WHAT IS ASKED –
From the listing below, copy every line with the word "label".

Recorded data
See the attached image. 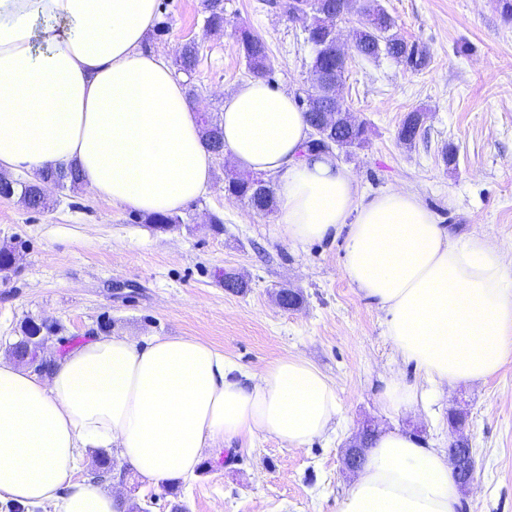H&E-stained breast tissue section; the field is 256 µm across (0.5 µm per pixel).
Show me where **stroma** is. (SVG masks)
Returning a JSON list of instances; mask_svg holds the SVG:
<instances>
[{"label":"stroma","mask_w":512,"mask_h":512,"mask_svg":"<svg viewBox=\"0 0 512 512\" xmlns=\"http://www.w3.org/2000/svg\"><path fill=\"white\" fill-rule=\"evenodd\" d=\"M379 2L424 51L425 65L361 58L350 50L357 15L338 22L350 50L344 101L368 127L369 141L337 159L359 196L415 193L452 235L478 232L512 254V23L498 0ZM204 18V0H159L143 42L170 65L184 43H197L196 112L221 115L225 96L251 80L238 41L244 29L268 46L264 79L272 88L293 94L306 84L313 50L301 21L267 0H224L217 32ZM415 110L426 118L407 146L398 131ZM239 169L232 156L214 160L209 190L165 230L83 184L51 190L54 204L45 211L0 198V247L15 246L17 254L11 270L0 272V355L9 356L28 319L56 324L44 350L54 357L106 325L137 340L197 338L247 375L298 355L335 383L342 406L336 431L303 448L244 435L208 453L194 478L159 487L112 453L114 471L125 476L115 491L145 512H341L353 481L344 448L365 421L445 449L454 408L467 413L475 458L462 512H512V358L488 380L444 383L424 408L387 413L379 397L390 374L430 386L386 336L384 311L347 279L345 231L306 246L284 241L279 212H255L225 192L226 172ZM228 272L247 281L244 292L226 290ZM284 288L300 293L297 308L278 305Z\"/></svg>","instance_id":"obj_1"}]
</instances>
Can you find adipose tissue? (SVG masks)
Instances as JSON below:
<instances>
[{
    "instance_id": "obj_1",
    "label": "adipose tissue",
    "mask_w": 512,
    "mask_h": 512,
    "mask_svg": "<svg viewBox=\"0 0 512 512\" xmlns=\"http://www.w3.org/2000/svg\"><path fill=\"white\" fill-rule=\"evenodd\" d=\"M156 10L157 0H0V173L74 166L101 198L144 213L179 211L207 191L213 155L185 89L141 49ZM221 125L236 162L277 175L283 239L346 228L345 274L431 383L484 380L512 357V260L485 235L451 237L405 190L358 201L346 167L303 153V112L264 80L225 100ZM340 414L334 382L309 360L289 356L244 381L193 337L95 335L44 376L0 358V497L126 512L117 493L72 479L80 452L120 448L158 486L245 434L303 447ZM460 506L445 453L394 429L376 436L341 512Z\"/></svg>"
}]
</instances>
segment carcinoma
I'll return each mask as SVG.
<instances>
[{
  "label": "carcinoma",
  "instance_id": "cac0c4a2",
  "mask_svg": "<svg viewBox=\"0 0 512 512\" xmlns=\"http://www.w3.org/2000/svg\"><path fill=\"white\" fill-rule=\"evenodd\" d=\"M327 9L336 8V4L343 0H316ZM287 13L288 16L302 22L306 34V40L311 44L314 55L309 68V85L298 93V105L304 112L307 122L312 127L319 126L320 113H336L335 123L326 128V136L336 143V147L346 153L356 148H362L368 141V128L356 129L349 125L344 113L341 92L345 73V62L336 52V44L333 36L322 25L320 8L317 6L299 9L293 0H275L272 3ZM362 14L366 20L386 19L384 25L363 26L357 29V54L365 59H376L385 53L388 56L403 62L414 69L424 65L422 58L417 56L415 48L396 31V23L392 16L381 7L378 0H367L362 6ZM205 24L213 30L224 28V0H205ZM240 45L243 56L250 72L261 75L267 67L268 47L259 36L244 31L240 36ZM198 58V50L193 42H187L183 51L176 60L178 72L186 75L188 96L193 99L196 96L195 87L191 85L190 77L195 70ZM424 121V113L414 111L408 113L399 131L398 138L406 145H412L418 136ZM200 124L205 134V141L214 157H224V132L219 120H213L206 116L201 118ZM81 181L79 170L72 168L69 171L48 168L43 170L34 180L22 182L9 177L0 176V197L10 199L16 195L27 198L30 209L41 211L47 208L48 197L41 192V186L50 185L57 189H63L67 185L75 186ZM224 191L242 198L258 212L268 213L274 209L275 197L271 183L263 186L250 180L229 177L224 184ZM53 327L32 320L22 326V338L14 344L19 349L27 344H33L38 339L50 335Z\"/></svg>",
  "mask_w": 512,
  "mask_h": 512
}]
</instances>
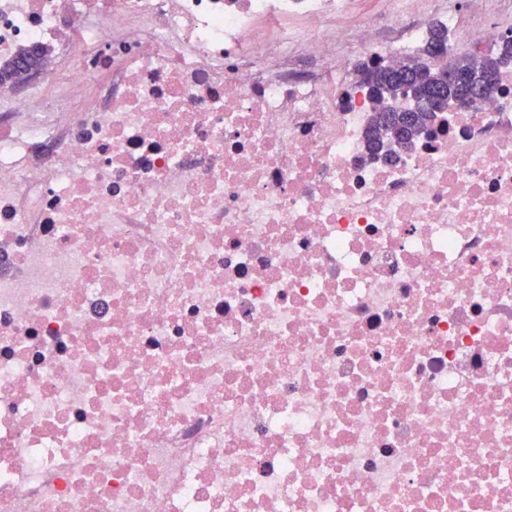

EXERCISE RESPONSE –
[{"label":"stroma","mask_w":512,"mask_h":512,"mask_svg":"<svg viewBox=\"0 0 512 512\" xmlns=\"http://www.w3.org/2000/svg\"><path fill=\"white\" fill-rule=\"evenodd\" d=\"M379 2L424 51L425 65L361 58L350 50L357 15L338 22L350 50L344 101L368 127L369 141L337 159L359 196L415 193L452 235L478 232L512 254V23L498 0ZM204 18V0H159L143 42L170 65L184 43H197L196 112L221 115L225 96L251 80L238 41L244 29L268 46L264 79L272 88L293 94L306 84L313 50L301 21L267 0H224L217 32ZM415 110L426 118L407 146L398 131ZM239 169L232 156L214 160L209 190L165 230L83 184L51 190L54 204L45 211L0 198V247L15 246L17 254L11 270L0 272V355L9 356L28 319L56 324L44 350L54 357L106 325L137 340L197 338L247 375L298 355L335 383L342 406L336 431L303 448L244 435L208 453L194 478L159 487L112 453L114 471L125 476L115 491L145 512H341L353 481L344 448L365 421L445 449L454 408L467 413L475 458L462 512H512V358L488 380L444 383L424 408L387 413L379 397L390 374L430 386L386 336L384 311L347 279L345 231L306 246L284 241L279 212H255L225 192L226 172ZM228 272L247 281L244 292L226 290ZM284 288L300 293L297 308L278 305Z\"/></svg>","instance_id":"obj_1"}]
    "label": "adipose tissue",
  "label": "carcinoma",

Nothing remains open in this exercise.